Your instructions:
Return all of the data below verbatim and exclude every picture.

Extracted entries:
<<<<
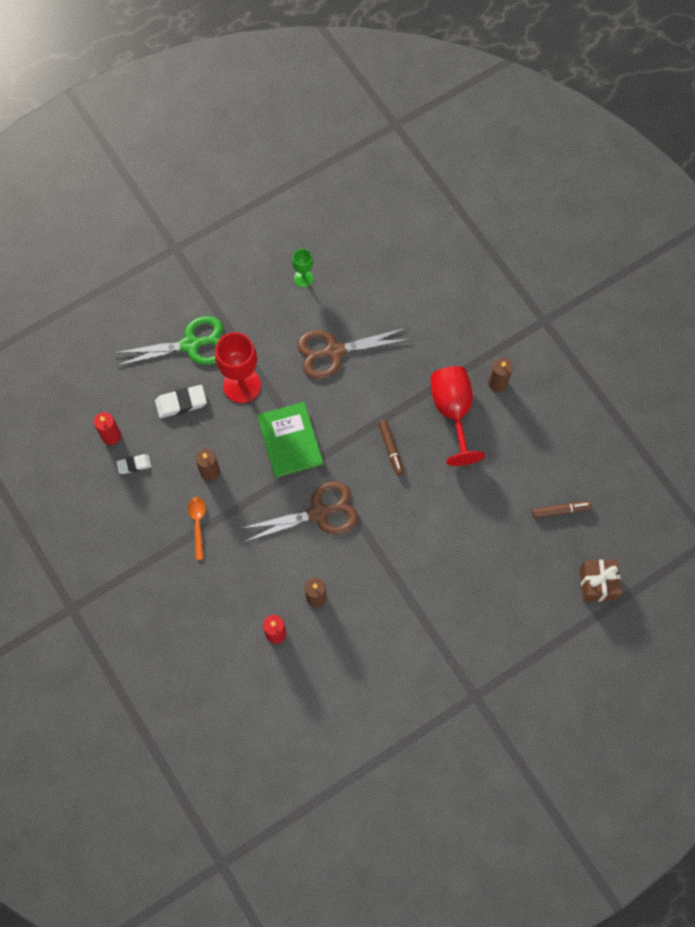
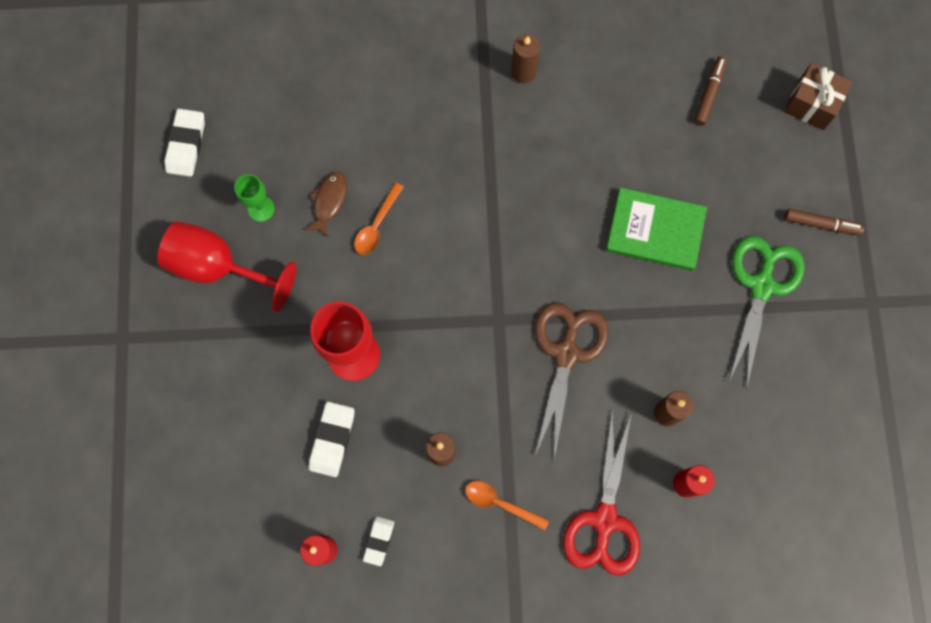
camera: 60 degrees left, 5 degrees up
(191, 344) = (263, 387): green scissors -> green scissors (761, 286)
(223, 594) = (604, 520): none -> red scissors
(290, 441) = (457, 337): green book -> green book (655, 230)
(318, 212) = (186, 144): none -> white eraser
(332, 315) = (329, 202): none -> brown fish
(334, 351) = (376, 225): brown scissors -> orange spoon
(390, 449) = (534, 230): brown marker -> brown marker (821, 224)
(453, 411) = (528, 138): red goblet -> red goblet (218, 267)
>>>>
Answer below:
camera: 60 degrees left, 5 degrees up
(191, 344) = (263, 387): green scissors -> green scissors (761, 286)
(223, 594) = (604, 520): none -> red scissors
(290, 441) = (457, 337): green book -> green book (655, 230)
(318, 212) = (186, 144): none -> white eraser
(332, 315) = (329, 202): none -> brown fish
(334, 351) = (376, 225): brown scissors -> orange spoon
(390, 449) = (534, 230): brown marker -> brown marker (821, 224)
(453, 411) = (528, 138): red goblet -> red goblet (218, 267)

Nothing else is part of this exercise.